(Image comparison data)
-- -- --
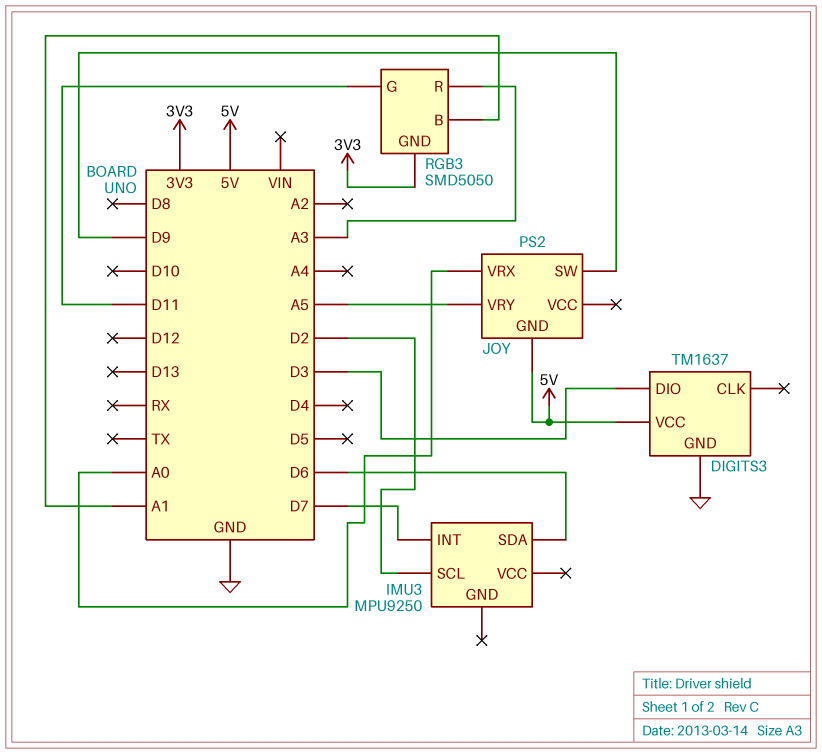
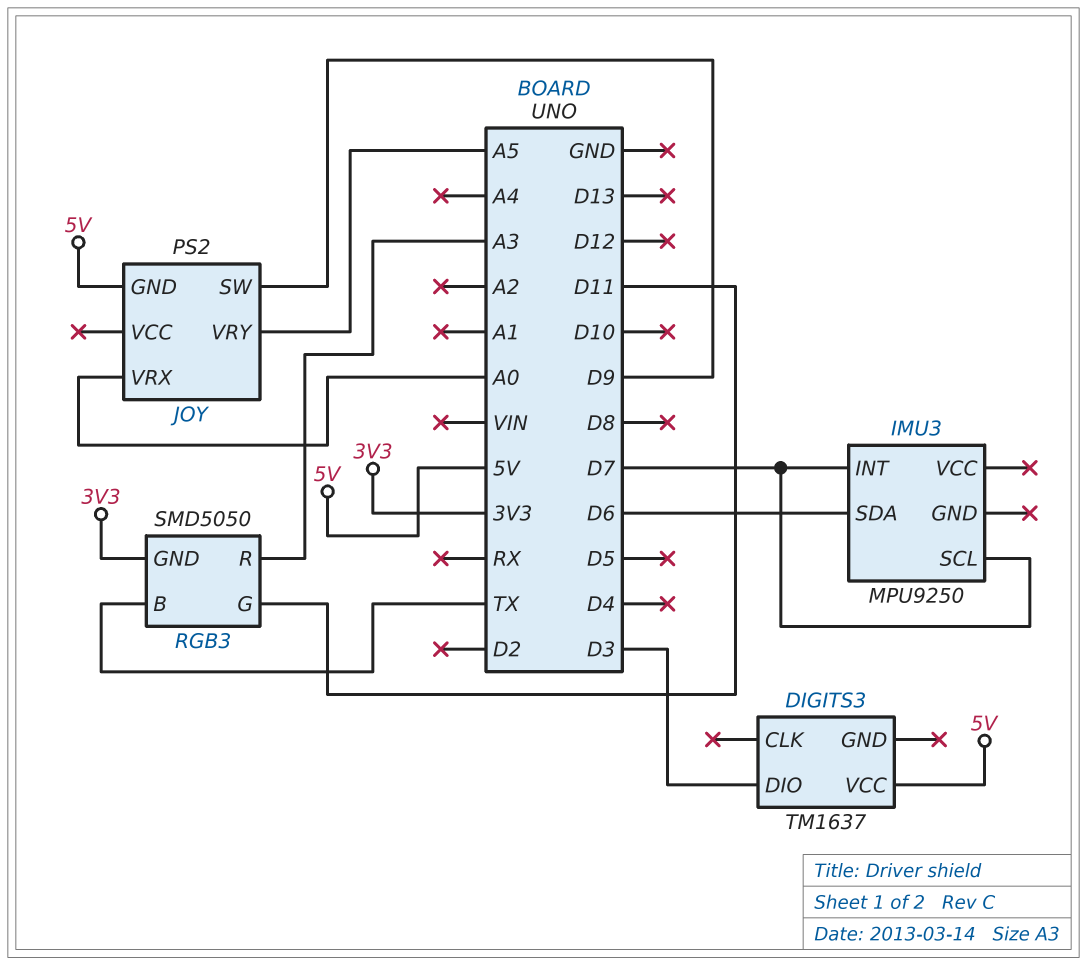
DIGITS3 pin GND: GND -> none
IMU3 pin SCL: D2 -> D7
RGB3 pin B: A1 -> TX

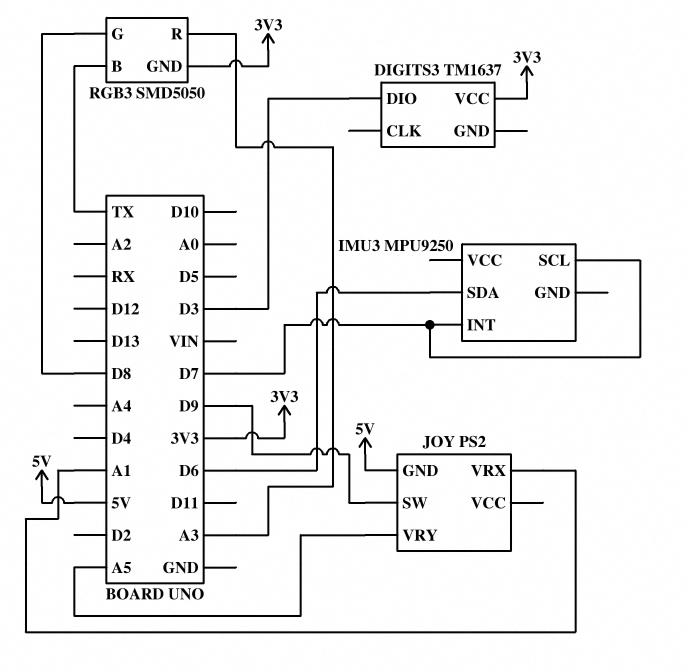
DIGITS3 pin VCC: 5V -> 3V3
JOY pin VRX: A0 -> A1
RGB3 pin G: D11 -> D8

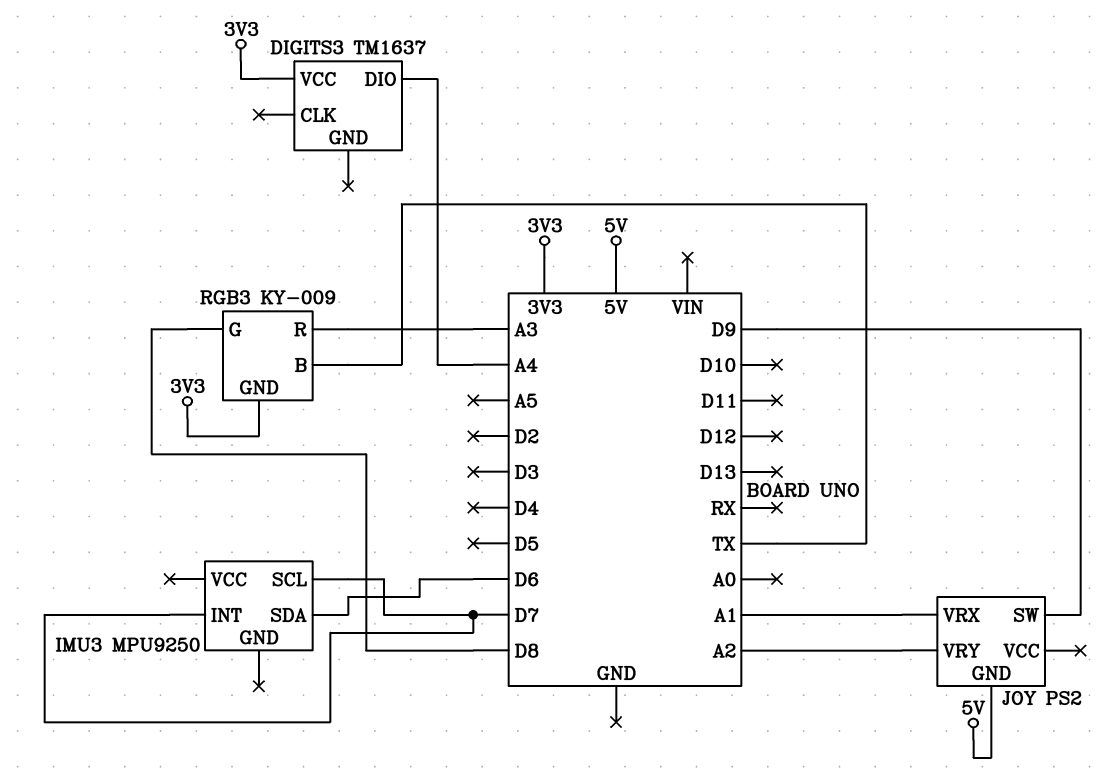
DIGITS3 pin DIO: D3 -> A4
JOY pin VRY: A5 -> A2
RGB3: SMD5050 -> KY-009

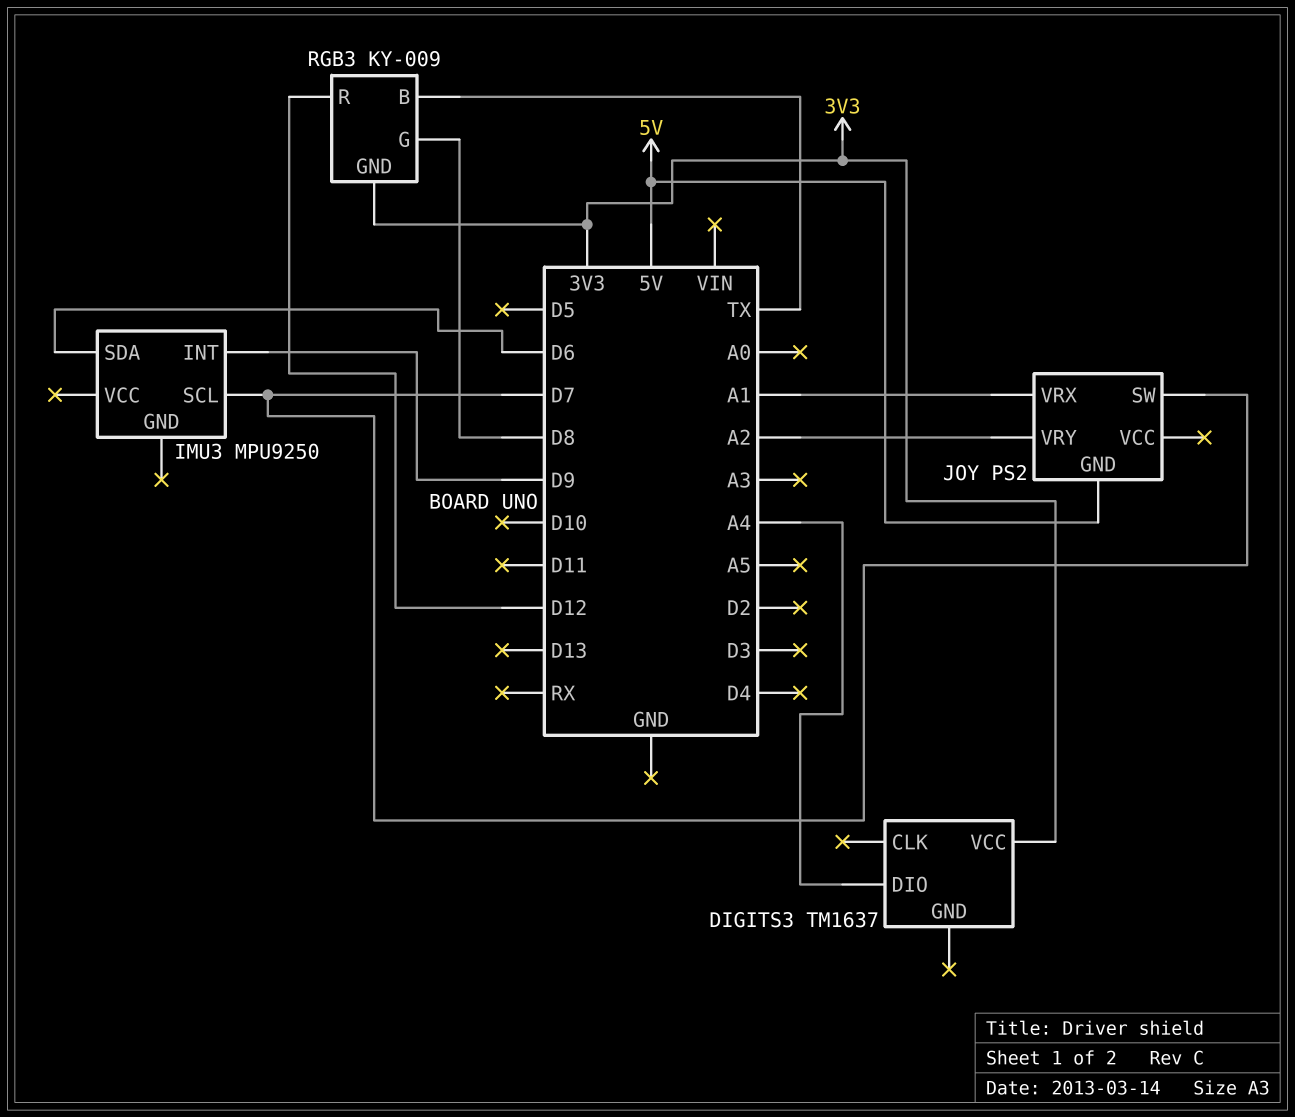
IMU3 pin INT: D7 -> D9
JOY pin SW: D9 -> D7
RGB3 pin R: A3 -> D12

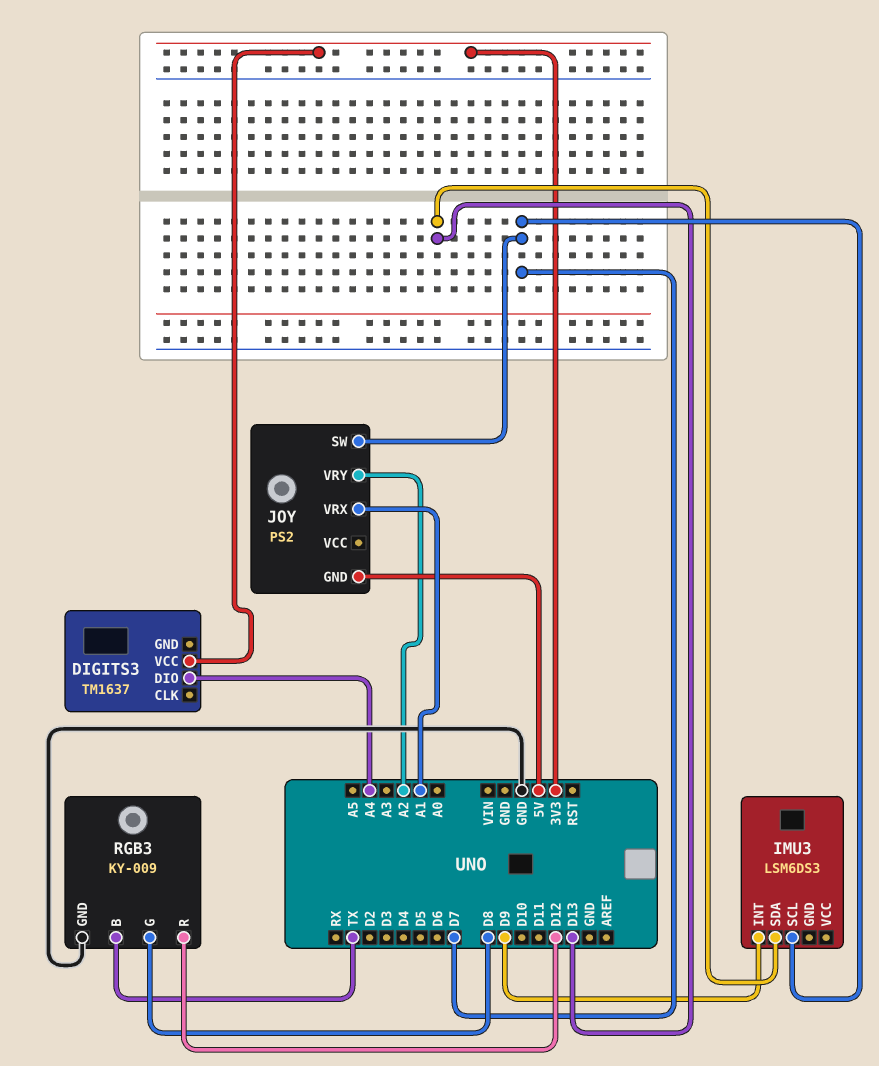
IMU3: MPU9250 -> LSM6DS3
IMU3 pin SDA: D6 -> D13
RGB3 pin GND: 3V3 -> GND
-- -- --
- THE PROBLEM:
Begin at the line containing "RGB3 pin G: D11 -> D8" and copy every line through the end of the data above exactly, omitting the pictures.

- THE ANSWER:
RGB3 pin G: D11 -> D8

DIGITS3 pin DIO: D3 -> A4
JOY pin VRY: A5 -> A2
RGB3: SMD5050 -> KY-009

IMU3 pin INT: D7 -> D9
JOY pin SW: D9 -> D7
RGB3 pin R: A3 -> D12

IMU3: MPU9250 -> LSM6DS3
IMU3 pin SDA: D6 -> D13
RGB3 pin GND: 3V3 -> GND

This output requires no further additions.